● **Exercise**: Report only the number of lines in the records that contain the string "right".

● **Data supplied**:
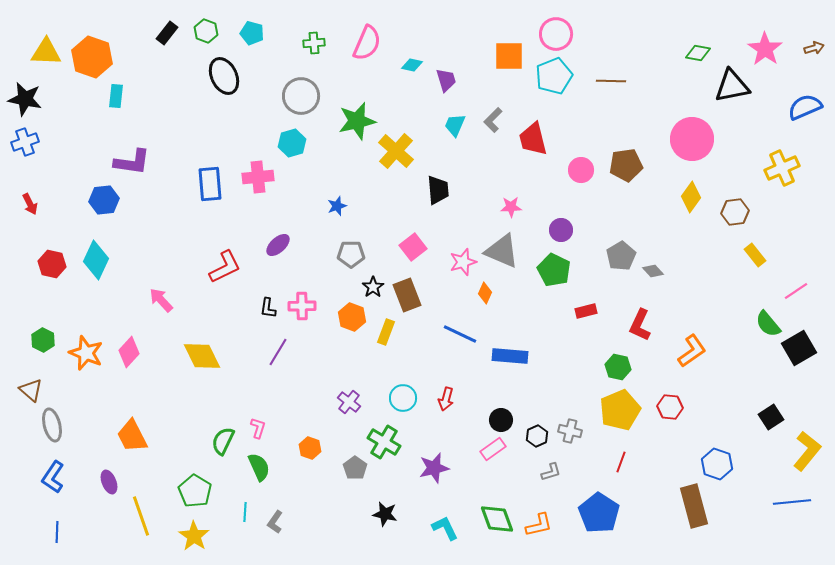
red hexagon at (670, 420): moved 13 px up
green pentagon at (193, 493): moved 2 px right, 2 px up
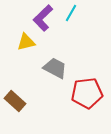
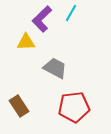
purple L-shape: moved 1 px left, 1 px down
yellow triangle: rotated 12 degrees clockwise
red pentagon: moved 13 px left, 14 px down
brown rectangle: moved 4 px right, 5 px down; rotated 15 degrees clockwise
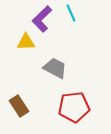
cyan line: rotated 54 degrees counterclockwise
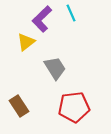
yellow triangle: rotated 36 degrees counterclockwise
gray trapezoid: rotated 30 degrees clockwise
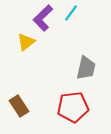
cyan line: rotated 60 degrees clockwise
purple L-shape: moved 1 px right, 1 px up
gray trapezoid: moved 31 px right; rotated 45 degrees clockwise
red pentagon: moved 1 px left
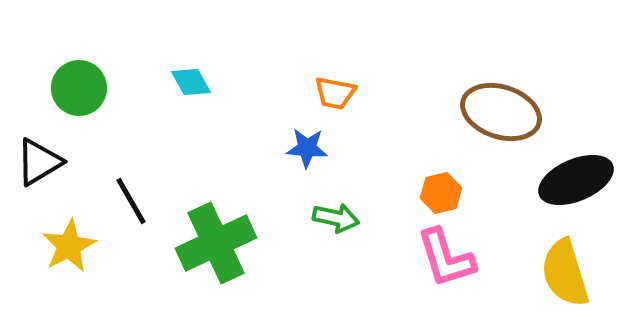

● **Exercise answer**: 4